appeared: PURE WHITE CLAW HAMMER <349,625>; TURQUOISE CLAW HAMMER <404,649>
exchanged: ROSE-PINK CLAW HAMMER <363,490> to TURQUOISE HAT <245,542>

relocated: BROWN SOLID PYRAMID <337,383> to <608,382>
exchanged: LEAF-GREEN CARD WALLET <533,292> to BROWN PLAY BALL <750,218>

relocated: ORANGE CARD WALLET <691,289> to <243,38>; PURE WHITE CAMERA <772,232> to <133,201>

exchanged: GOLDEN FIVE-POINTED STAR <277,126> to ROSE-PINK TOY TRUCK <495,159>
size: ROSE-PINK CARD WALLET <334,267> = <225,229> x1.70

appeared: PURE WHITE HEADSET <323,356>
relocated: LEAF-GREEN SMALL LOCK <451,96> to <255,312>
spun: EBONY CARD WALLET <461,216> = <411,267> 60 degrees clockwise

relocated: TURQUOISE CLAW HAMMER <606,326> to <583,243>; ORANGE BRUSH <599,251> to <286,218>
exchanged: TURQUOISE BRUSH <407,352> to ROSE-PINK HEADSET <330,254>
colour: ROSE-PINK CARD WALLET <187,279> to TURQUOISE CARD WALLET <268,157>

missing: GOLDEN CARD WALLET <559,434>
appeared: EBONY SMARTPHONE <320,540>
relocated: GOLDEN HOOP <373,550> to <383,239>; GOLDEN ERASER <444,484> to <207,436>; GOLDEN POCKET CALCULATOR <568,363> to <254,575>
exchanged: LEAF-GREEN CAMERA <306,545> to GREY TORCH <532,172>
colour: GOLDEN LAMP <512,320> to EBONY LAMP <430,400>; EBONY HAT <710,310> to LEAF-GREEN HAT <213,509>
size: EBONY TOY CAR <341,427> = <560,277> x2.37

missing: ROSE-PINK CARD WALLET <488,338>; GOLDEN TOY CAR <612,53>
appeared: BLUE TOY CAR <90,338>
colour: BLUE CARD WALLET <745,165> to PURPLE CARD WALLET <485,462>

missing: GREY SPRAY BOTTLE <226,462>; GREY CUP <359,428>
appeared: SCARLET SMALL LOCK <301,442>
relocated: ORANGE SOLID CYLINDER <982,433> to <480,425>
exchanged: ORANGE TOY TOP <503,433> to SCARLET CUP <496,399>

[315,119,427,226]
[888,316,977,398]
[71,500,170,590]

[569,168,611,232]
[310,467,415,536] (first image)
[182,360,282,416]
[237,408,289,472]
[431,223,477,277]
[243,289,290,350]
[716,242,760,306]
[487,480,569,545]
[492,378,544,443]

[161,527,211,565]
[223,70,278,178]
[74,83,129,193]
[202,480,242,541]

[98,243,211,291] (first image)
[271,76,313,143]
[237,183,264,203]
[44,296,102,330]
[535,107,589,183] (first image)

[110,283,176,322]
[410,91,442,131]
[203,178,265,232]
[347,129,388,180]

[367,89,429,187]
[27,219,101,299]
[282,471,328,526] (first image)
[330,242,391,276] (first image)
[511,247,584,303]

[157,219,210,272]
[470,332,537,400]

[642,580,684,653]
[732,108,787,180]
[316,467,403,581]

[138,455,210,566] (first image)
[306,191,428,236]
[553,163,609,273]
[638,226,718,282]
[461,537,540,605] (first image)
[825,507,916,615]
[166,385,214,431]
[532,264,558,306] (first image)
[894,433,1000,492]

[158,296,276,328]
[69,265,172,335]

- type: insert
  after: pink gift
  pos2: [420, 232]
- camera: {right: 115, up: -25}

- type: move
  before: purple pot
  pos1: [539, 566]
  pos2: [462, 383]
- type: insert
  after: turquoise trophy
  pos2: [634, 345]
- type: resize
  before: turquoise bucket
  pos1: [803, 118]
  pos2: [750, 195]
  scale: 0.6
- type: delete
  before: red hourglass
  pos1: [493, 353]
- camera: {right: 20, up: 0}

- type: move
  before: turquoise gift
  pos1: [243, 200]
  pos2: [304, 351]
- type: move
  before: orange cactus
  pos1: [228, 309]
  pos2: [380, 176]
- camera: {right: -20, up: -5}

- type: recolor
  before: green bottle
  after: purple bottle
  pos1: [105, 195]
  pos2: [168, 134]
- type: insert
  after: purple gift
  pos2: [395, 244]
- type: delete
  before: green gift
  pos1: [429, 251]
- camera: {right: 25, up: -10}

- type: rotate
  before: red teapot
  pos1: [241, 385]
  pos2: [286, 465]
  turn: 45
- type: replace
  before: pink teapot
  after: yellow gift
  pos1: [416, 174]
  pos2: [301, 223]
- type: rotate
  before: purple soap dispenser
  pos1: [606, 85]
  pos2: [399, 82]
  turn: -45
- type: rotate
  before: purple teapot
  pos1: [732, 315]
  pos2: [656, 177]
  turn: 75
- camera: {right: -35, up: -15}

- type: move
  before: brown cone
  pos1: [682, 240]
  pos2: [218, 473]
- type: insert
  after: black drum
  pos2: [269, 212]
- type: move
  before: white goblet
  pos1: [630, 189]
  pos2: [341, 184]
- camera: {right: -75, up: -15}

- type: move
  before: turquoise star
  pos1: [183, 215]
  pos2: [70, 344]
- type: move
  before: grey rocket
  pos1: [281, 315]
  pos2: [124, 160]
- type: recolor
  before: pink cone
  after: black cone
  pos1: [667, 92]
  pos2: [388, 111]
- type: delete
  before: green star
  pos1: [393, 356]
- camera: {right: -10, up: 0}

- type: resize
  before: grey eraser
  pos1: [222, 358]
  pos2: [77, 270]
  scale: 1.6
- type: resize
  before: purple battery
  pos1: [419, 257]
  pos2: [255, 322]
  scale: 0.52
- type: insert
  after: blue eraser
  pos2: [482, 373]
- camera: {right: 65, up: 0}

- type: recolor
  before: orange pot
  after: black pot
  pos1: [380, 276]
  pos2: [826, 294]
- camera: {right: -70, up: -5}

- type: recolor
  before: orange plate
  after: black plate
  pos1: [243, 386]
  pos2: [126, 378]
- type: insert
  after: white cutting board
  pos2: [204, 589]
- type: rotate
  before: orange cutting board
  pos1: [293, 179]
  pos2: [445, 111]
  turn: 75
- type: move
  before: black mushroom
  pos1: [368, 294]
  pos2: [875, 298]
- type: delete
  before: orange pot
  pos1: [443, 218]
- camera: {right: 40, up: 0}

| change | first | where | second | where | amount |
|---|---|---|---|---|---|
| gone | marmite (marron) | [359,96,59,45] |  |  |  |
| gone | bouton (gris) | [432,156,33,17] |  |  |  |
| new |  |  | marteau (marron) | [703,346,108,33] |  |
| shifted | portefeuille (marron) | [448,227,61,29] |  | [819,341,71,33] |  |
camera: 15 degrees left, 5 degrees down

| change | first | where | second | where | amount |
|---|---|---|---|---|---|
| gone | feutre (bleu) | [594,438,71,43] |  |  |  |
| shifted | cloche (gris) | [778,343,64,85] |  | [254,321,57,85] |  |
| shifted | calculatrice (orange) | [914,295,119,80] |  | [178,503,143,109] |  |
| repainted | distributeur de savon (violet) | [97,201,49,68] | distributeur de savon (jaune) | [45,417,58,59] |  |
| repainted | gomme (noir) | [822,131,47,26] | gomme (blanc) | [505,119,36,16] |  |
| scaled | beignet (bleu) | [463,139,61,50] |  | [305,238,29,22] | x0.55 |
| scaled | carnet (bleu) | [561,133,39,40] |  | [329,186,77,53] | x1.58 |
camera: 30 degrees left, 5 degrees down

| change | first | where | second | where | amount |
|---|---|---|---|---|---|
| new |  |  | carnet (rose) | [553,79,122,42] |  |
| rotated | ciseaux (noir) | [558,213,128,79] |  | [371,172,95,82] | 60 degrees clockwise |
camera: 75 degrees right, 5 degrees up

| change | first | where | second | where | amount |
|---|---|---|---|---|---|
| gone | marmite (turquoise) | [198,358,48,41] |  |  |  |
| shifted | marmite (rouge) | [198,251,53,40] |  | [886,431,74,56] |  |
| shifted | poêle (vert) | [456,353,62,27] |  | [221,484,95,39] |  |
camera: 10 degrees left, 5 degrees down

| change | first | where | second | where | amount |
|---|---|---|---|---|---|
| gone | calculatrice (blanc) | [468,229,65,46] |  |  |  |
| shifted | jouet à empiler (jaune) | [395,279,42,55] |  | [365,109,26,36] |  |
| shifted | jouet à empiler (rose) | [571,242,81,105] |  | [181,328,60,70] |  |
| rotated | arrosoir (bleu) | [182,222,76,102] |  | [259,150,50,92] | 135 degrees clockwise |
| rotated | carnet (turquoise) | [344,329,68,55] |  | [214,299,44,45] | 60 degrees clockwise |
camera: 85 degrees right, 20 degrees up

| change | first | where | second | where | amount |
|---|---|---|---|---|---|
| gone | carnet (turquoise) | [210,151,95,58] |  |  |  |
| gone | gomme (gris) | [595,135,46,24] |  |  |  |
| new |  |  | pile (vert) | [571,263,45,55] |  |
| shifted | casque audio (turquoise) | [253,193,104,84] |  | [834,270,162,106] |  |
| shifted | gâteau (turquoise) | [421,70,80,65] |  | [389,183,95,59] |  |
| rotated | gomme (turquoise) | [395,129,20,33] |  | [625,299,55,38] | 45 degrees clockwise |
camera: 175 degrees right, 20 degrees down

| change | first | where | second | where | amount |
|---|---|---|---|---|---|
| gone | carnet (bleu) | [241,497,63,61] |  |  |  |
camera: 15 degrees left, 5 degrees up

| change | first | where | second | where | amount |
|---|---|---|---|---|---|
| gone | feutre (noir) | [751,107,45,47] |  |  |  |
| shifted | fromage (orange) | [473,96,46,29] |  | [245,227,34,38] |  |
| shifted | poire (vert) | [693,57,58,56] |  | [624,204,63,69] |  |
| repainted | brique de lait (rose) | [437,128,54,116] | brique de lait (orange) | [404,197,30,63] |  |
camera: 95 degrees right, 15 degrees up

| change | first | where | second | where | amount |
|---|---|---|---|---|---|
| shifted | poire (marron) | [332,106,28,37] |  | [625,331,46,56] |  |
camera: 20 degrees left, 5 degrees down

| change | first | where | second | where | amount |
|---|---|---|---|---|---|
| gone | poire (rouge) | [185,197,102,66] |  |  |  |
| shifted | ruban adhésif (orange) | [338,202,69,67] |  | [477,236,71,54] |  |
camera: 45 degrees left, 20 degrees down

=-=-=

▸ TASK DETAILS: Scan the data for lines containing "BRUSH" and copy all of them.

▸ ANSWER TO THE PROBLEM:
relocated: TURQUOISE CLAW HAMMER <606,326> to <583,243>; ORANGE BRUSH <599,251> to <286,218>
exchanged: TURQUOISE BRUSH <407,352> to ROSE-PINK HEADSET <330,254>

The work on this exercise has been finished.